WORK INSTRUCTION: Scan the following data for lines with "Converter" and state how many there are, as a number only.

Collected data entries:
--- START ---

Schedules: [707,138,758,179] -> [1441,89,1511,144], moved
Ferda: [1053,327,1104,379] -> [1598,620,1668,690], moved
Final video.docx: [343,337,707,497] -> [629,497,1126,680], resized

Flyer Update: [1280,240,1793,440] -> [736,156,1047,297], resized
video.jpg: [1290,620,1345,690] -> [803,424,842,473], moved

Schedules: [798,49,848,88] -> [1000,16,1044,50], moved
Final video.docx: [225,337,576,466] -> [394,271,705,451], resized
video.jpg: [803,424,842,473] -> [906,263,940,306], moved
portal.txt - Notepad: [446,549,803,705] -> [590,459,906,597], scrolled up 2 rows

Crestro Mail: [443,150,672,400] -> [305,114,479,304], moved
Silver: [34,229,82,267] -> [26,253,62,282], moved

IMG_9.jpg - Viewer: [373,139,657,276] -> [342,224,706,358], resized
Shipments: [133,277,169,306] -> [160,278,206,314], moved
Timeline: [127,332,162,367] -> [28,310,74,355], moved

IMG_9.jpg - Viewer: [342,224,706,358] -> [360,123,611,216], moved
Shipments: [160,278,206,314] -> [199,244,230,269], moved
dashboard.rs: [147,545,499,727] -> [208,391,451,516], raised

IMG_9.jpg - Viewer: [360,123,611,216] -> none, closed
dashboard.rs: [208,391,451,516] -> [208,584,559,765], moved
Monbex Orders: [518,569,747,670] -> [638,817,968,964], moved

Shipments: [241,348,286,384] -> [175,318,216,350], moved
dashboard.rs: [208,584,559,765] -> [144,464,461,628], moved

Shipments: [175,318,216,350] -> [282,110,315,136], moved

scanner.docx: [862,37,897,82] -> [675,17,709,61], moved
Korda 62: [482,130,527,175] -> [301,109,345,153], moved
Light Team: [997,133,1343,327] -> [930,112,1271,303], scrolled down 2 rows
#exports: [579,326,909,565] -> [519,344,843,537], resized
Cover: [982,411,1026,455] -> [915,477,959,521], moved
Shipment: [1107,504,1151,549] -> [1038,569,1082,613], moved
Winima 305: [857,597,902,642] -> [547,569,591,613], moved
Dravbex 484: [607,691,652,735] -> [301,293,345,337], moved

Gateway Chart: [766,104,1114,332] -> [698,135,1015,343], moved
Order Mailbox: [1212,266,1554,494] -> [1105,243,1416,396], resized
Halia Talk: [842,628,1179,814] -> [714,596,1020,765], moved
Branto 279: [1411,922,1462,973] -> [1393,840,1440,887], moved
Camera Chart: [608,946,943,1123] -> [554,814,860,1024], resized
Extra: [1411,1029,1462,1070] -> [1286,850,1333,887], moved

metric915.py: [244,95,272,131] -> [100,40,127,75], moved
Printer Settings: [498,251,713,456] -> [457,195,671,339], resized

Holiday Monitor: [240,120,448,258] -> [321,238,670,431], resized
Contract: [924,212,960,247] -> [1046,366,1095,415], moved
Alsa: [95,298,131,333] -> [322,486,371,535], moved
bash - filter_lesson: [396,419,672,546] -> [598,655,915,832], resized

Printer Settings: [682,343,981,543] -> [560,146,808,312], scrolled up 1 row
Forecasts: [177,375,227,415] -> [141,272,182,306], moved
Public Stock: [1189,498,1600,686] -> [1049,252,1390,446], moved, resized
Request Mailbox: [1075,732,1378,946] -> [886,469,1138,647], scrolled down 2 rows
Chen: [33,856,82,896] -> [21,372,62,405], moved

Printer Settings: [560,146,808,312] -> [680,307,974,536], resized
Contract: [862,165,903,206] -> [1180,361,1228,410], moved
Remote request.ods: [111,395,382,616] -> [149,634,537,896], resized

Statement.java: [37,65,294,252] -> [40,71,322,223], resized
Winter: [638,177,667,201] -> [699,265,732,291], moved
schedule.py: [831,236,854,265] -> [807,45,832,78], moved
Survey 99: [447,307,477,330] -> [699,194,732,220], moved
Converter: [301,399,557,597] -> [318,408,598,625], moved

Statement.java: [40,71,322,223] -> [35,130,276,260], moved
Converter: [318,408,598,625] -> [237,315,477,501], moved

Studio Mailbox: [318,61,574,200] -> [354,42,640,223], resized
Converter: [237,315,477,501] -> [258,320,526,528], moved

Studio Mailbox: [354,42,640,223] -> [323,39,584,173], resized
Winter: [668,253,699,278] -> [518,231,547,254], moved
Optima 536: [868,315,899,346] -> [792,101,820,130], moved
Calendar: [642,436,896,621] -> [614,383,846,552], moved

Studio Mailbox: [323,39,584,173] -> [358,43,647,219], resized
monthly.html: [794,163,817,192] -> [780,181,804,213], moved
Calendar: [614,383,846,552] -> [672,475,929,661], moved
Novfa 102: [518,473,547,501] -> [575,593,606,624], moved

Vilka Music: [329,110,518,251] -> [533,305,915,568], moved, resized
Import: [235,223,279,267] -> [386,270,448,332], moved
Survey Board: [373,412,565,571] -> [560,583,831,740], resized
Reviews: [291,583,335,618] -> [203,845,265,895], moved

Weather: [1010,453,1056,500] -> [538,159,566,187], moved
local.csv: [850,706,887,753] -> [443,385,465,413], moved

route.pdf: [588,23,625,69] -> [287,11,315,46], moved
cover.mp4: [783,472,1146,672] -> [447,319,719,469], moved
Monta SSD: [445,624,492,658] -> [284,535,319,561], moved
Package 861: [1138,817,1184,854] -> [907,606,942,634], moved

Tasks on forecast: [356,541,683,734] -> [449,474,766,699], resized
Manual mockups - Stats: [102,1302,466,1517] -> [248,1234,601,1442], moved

--- END ---

ANSWER SECTION: 3